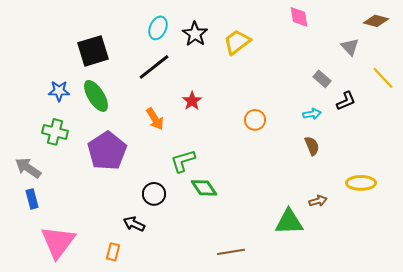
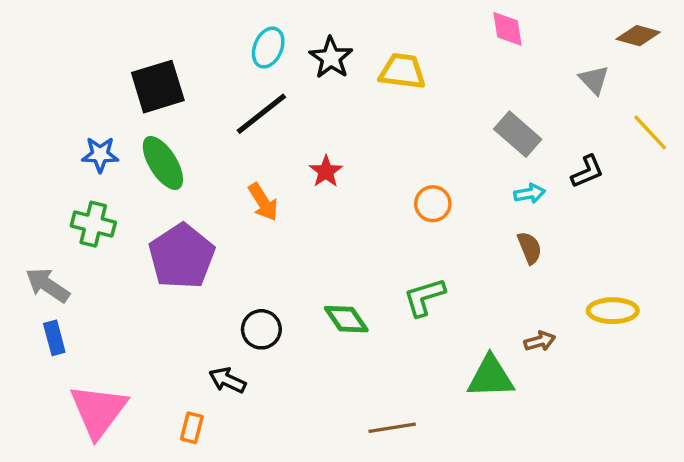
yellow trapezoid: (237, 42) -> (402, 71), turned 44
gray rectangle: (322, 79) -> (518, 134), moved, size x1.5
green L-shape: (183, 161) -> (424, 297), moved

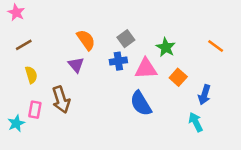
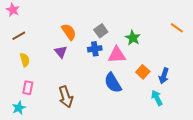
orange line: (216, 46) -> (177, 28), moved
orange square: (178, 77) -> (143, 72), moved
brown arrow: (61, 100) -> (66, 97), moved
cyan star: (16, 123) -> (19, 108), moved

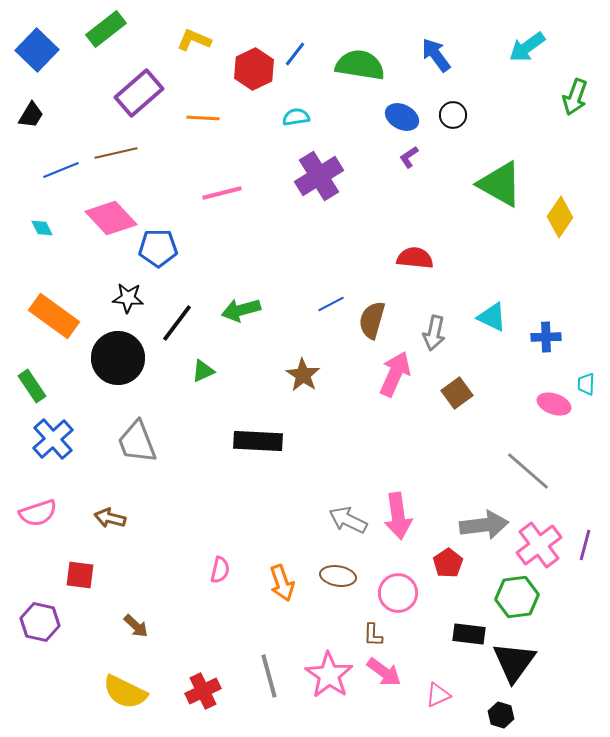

━━━━━━

#### ACTIVITY:
Every line from the one containing "orange line: (216, 46) -> (177, 28), moved" through the final line of the records above is to be written out exactly; nothing else, and no pictures.

#### PROBLEM SOLUTION:
orange line: (216, 46) -> (177, 28), moved
orange square: (178, 77) -> (143, 72), moved
brown arrow: (61, 100) -> (66, 97), moved
cyan star: (16, 123) -> (19, 108), moved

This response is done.